WHAT YOU ARE ASKED TO DO ->
Look through the entries below and extract exactly the lines from the one containing "C101: 220uF (plus" through the one containing "R1: 13k (3V3, RESET) -> 4.7k (3V3, RESET)", ends included.

RECORDS PROVIDED ->
....

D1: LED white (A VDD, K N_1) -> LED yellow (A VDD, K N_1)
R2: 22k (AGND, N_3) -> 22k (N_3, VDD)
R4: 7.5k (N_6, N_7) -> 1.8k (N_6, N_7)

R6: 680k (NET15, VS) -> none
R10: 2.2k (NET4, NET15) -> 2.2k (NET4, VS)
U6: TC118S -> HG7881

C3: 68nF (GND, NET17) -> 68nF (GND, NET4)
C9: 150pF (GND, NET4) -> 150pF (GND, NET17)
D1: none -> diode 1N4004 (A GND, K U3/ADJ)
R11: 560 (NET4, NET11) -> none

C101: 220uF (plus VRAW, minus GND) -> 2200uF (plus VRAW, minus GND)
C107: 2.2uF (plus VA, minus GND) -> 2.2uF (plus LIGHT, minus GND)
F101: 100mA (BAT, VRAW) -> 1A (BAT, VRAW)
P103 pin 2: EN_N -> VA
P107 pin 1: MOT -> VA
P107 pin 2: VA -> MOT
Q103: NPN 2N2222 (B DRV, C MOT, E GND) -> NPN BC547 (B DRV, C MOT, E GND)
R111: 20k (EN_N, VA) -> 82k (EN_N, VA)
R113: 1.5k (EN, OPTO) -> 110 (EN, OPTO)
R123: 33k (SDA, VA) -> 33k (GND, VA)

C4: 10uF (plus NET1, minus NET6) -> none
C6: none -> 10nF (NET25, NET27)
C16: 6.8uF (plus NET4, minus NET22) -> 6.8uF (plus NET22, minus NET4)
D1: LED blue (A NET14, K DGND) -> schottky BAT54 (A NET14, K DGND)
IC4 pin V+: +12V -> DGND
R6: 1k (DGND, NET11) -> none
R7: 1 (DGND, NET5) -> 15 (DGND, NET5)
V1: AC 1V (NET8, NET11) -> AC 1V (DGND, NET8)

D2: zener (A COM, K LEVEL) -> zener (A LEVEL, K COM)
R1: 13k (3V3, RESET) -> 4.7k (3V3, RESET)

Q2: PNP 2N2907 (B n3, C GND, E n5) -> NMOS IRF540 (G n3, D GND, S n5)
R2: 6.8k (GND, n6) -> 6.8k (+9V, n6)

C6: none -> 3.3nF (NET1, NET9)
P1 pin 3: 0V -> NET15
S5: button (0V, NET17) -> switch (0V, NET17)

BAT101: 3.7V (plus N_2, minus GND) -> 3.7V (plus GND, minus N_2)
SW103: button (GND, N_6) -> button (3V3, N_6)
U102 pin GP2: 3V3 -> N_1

....

SOLUTION TO THIS EXERCISE ->
C101: 220uF (plus VRAW, minus GND) -> 2200uF (plus VRAW, minus GND)
C107: 2.2uF (plus VA, minus GND) -> 2.2uF (plus LIGHT, minus GND)
F101: 100mA (BAT, VRAW) -> 1A (BAT, VRAW)
P103 pin 2: EN_N -> VA
P107 pin 1: MOT -> VA
P107 pin 2: VA -> MOT
Q103: NPN 2N2222 (B DRV, C MOT, E GND) -> NPN BC547 (B DRV, C MOT, E GND)
R111: 20k (EN_N, VA) -> 82k (EN_N, VA)
R113: 1.5k (EN, OPTO) -> 110 (EN, OPTO)
R123: 33k (SDA, VA) -> 33k (GND, VA)

C4: 10uF (plus NET1, minus NET6) -> none
C6: none -> 10nF (NET25, NET27)
C16: 6.8uF (plus NET4, minus NET22) -> 6.8uF (plus NET22, minus NET4)
D1: LED blue (A NET14, K DGND) -> schottky BAT54 (A NET14, K DGND)
IC4 pin V+: +12V -> DGND
R6: 1k (DGND, NET11) -> none
R7: 1 (DGND, NET5) -> 15 (DGND, NET5)
V1: AC 1V (NET8, NET11) -> AC 1V (DGND, NET8)

D2: zener (A COM, K LEVEL) -> zener (A LEVEL, K COM)
R1: 13k (3V3, RESET) -> 4.7k (3V3, RESET)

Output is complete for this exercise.